Your assignment = Each line of the data must be written out again verbatim; no image belongs in the copy.

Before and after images
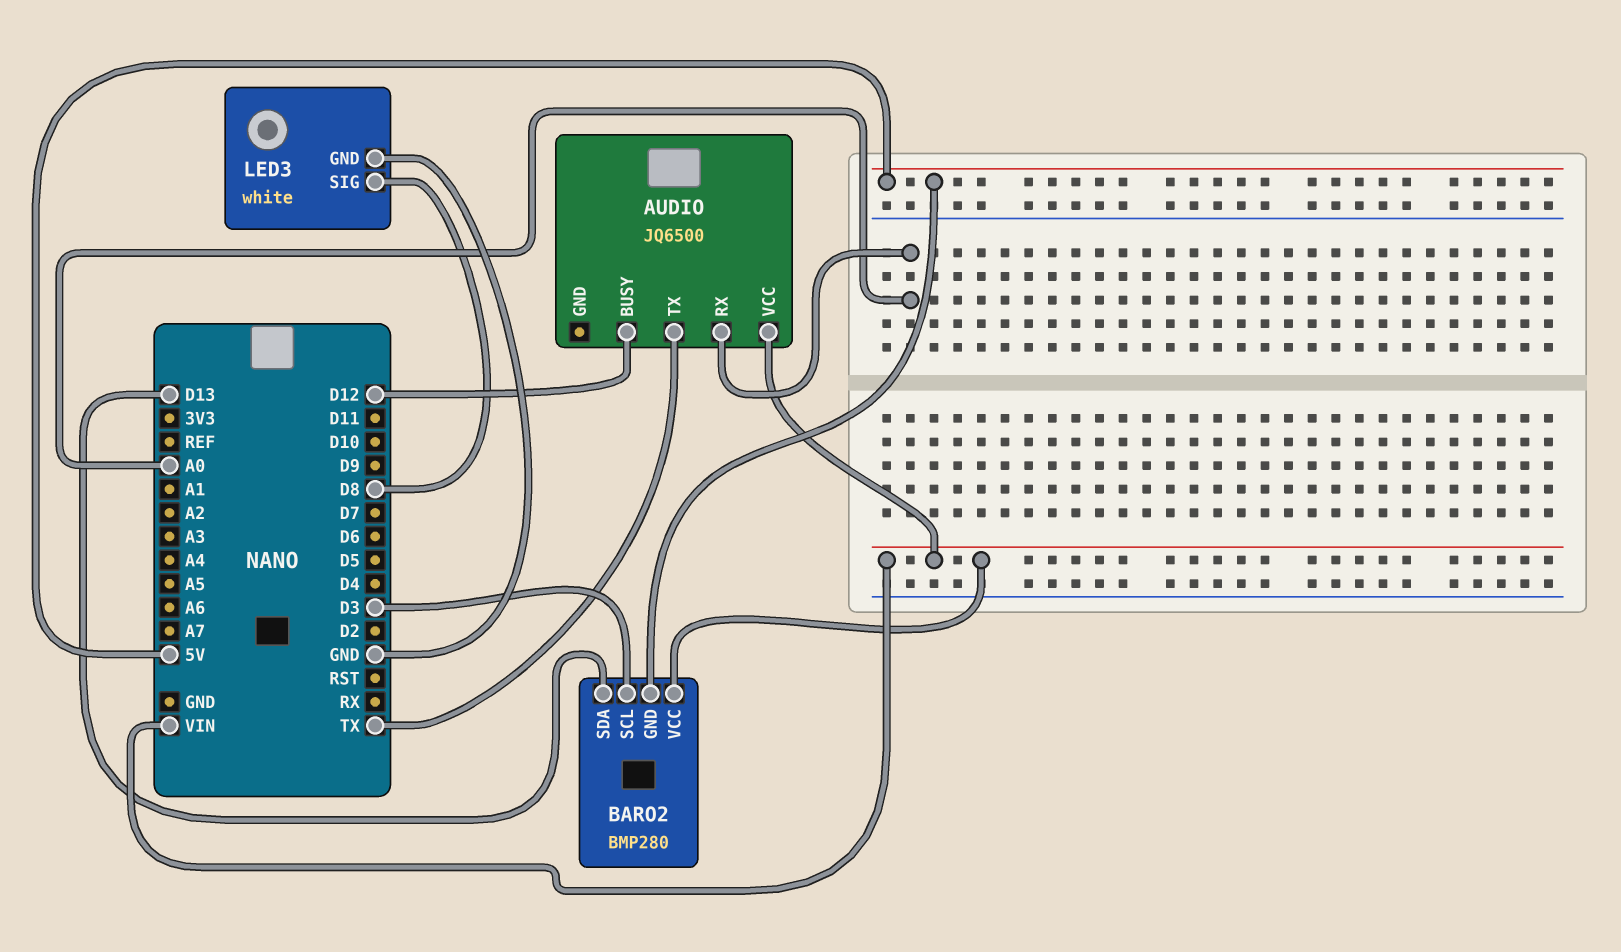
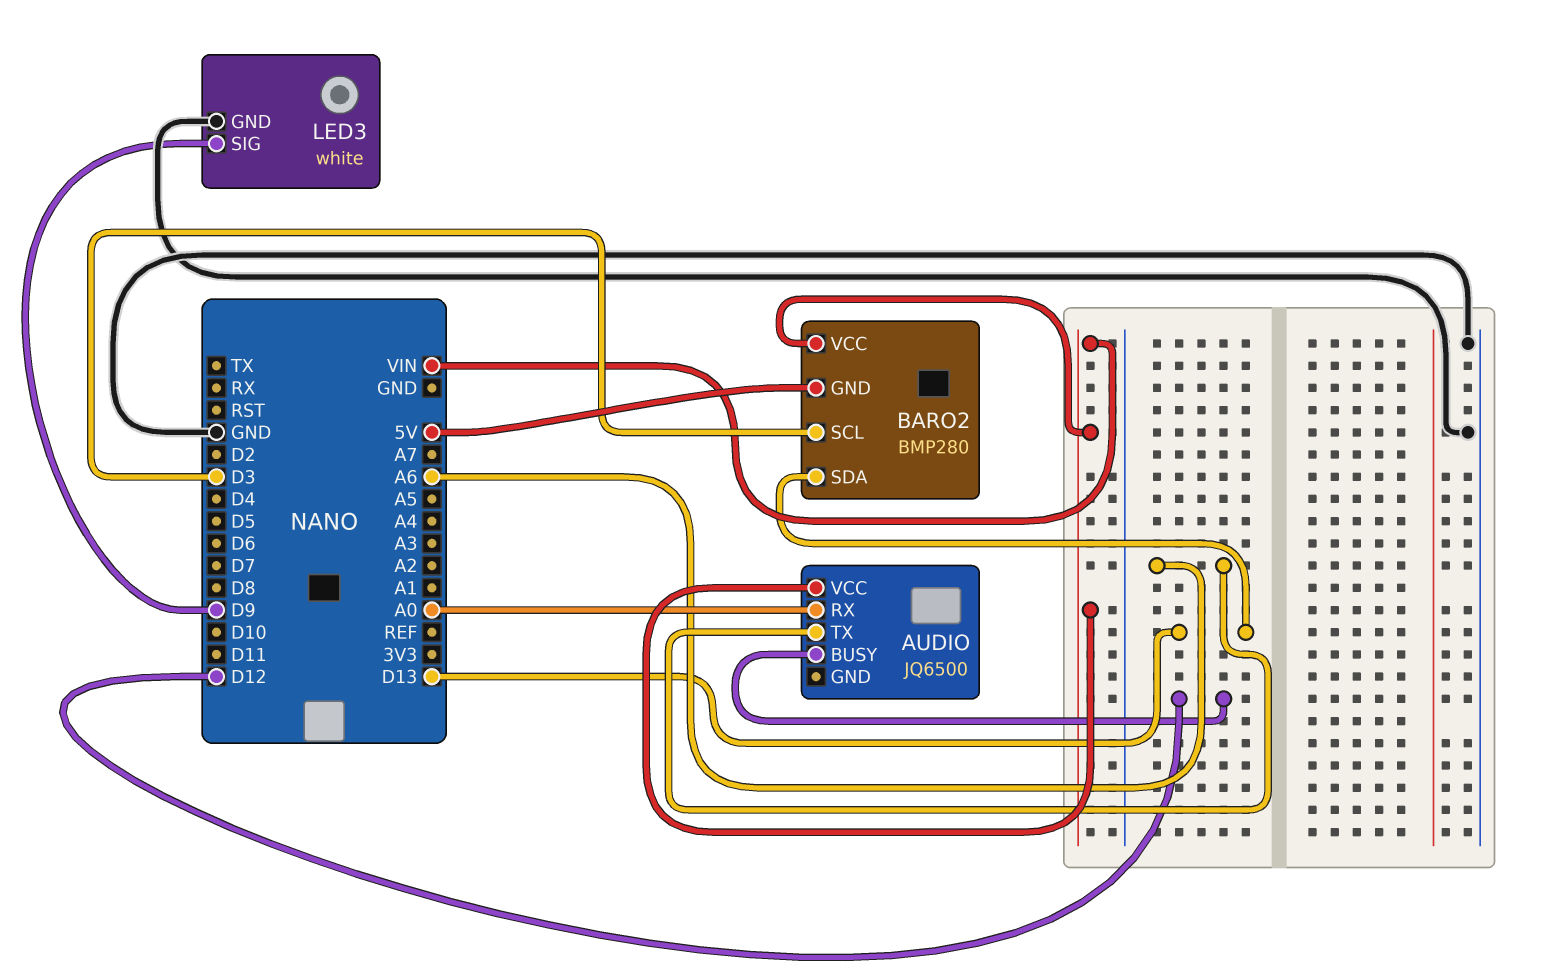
AUDIO pin TX: TX -> A6
LED3 pin SIG: D8 -> D9

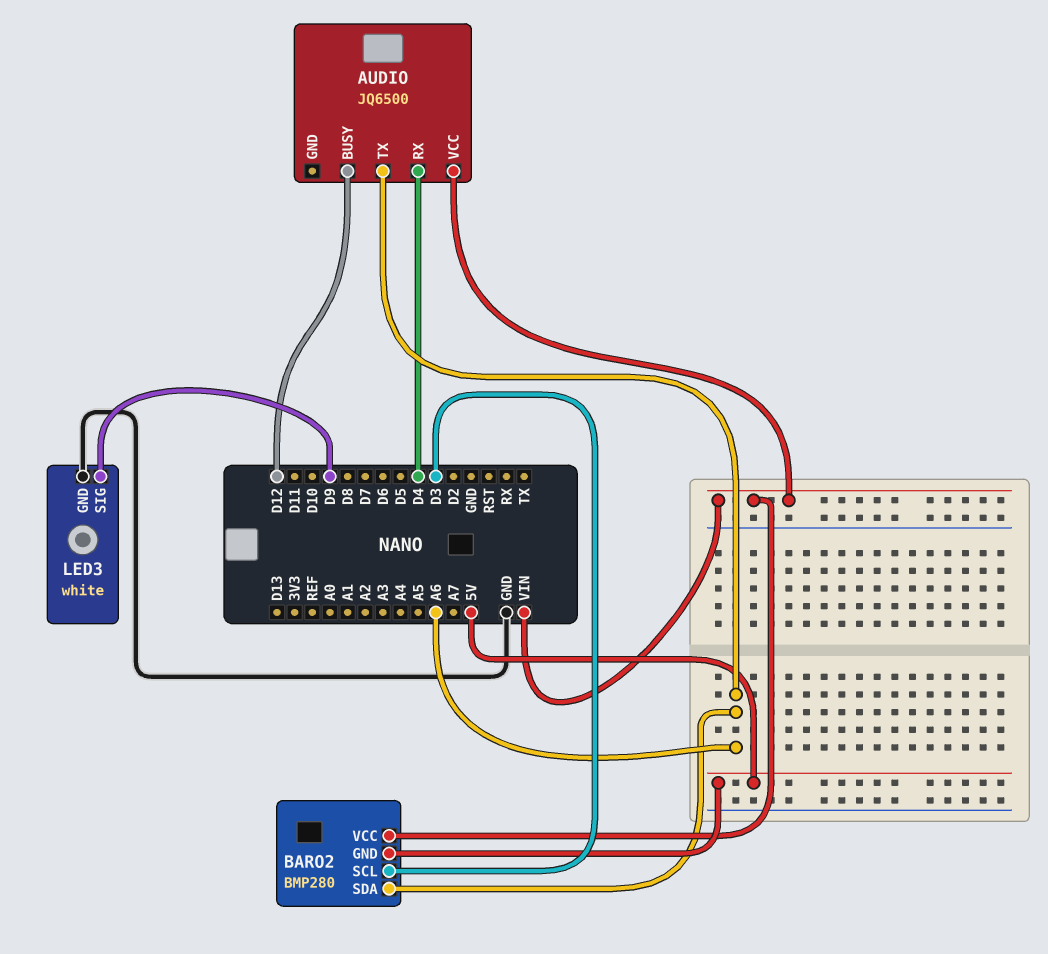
AUDIO pin RX: A0 -> D4
BARO2 pin SDA: D13 -> A6

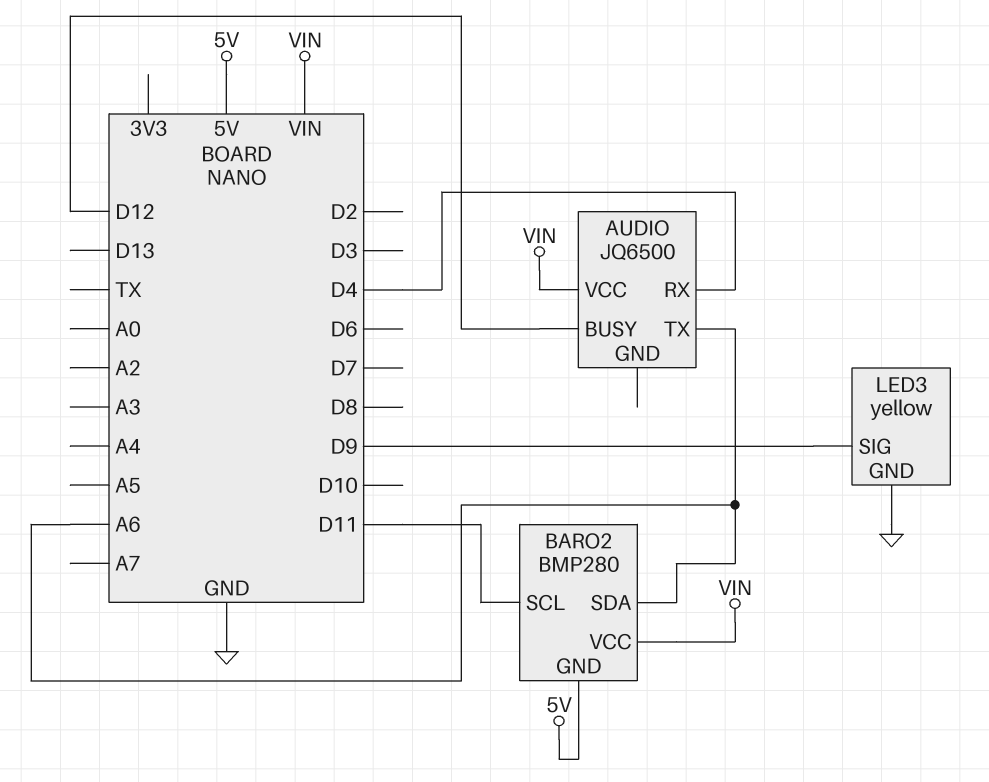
BARO2 pin SCL: D3 -> D11
LED3: white -> yellow

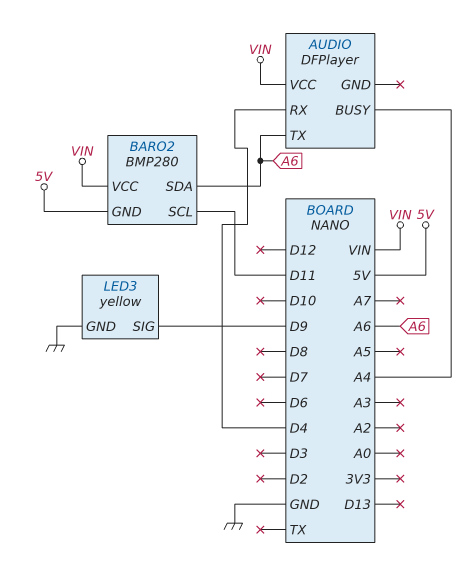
AUDIO: JQ6500 -> DFPlayer
AUDIO pin BUSY: D12 -> A4

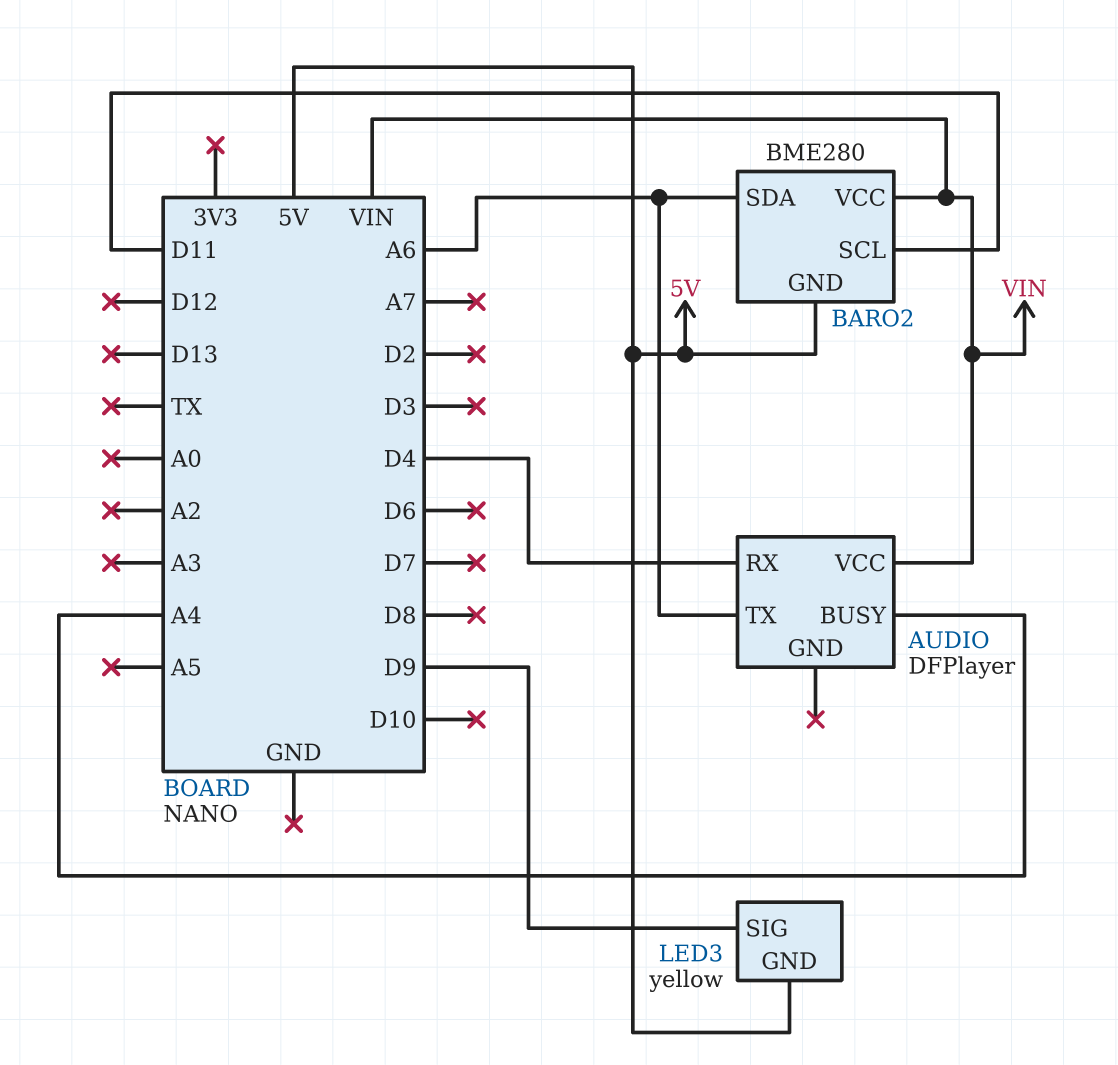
BARO2: BMP280 -> BME280
LED3 pin GND: GND -> 5V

Reply =
AUDIO pin TX: TX -> A6
LED3 pin SIG: D8 -> D9

AUDIO pin RX: A0 -> D4
BARO2 pin SDA: D13 -> A6

BARO2 pin SCL: D3 -> D11
LED3: white -> yellow

AUDIO: JQ6500 -> DFPlayer
AUDIO pin BUSY: D12 -> A4

BARO2: BMP280 -> BME280
LED3 pin GND: GND -> 5V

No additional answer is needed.